Task input:
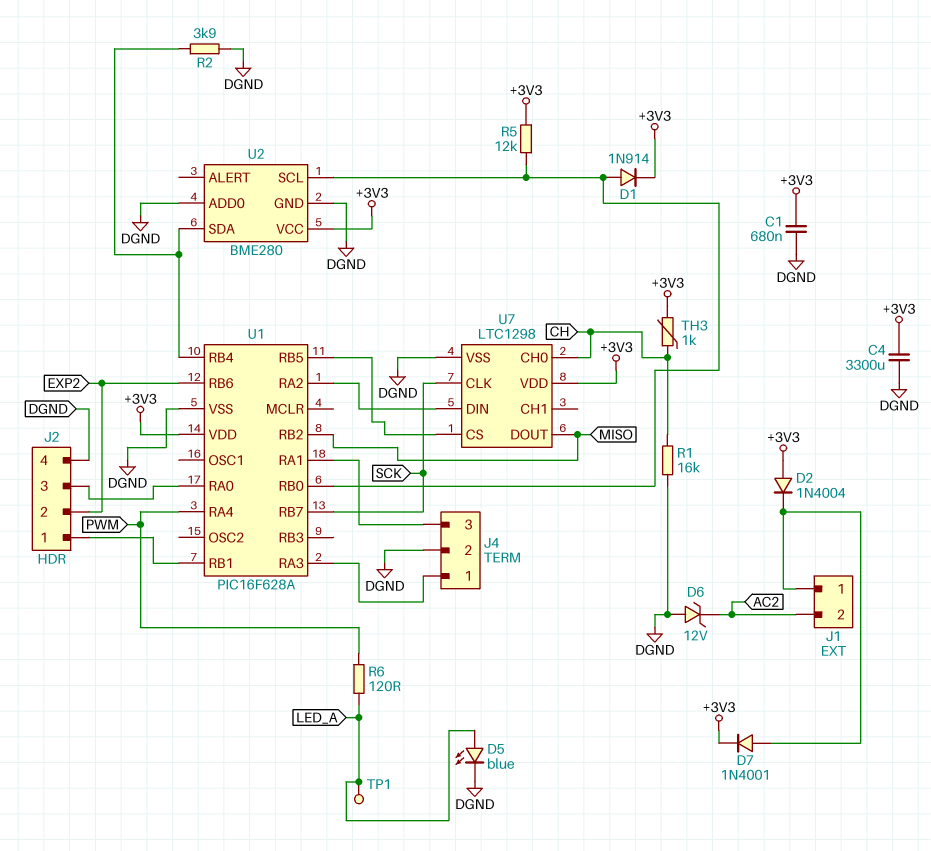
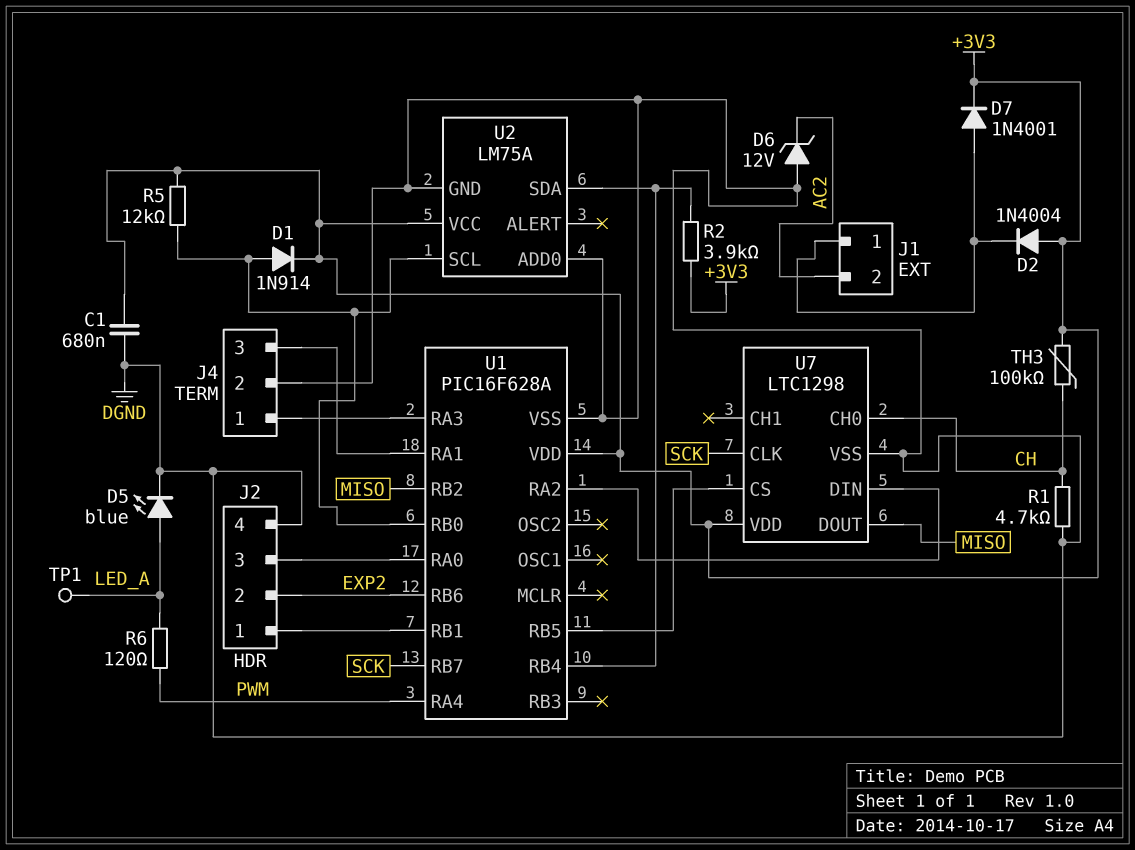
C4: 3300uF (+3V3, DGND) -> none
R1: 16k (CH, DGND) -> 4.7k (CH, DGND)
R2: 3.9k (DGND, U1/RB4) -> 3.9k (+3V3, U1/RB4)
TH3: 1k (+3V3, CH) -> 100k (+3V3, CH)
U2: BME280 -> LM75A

Directions for this task: Everything in the records above is to be copied exactly, except the pictures.

Solution to this exercise:
C4: 3300uF (+3V3, DGND) -> none
R1: 16k (CH, DGND) -> 4.7k (CH, DGND)
R2: 3.9k (DGND, U1/RB4) -> 3.9k (+3V3, U1/RB4)
TH3: 1k (+3V3, CH) -> 100k (+3V3, CH)
U2: BME280 -> LM75A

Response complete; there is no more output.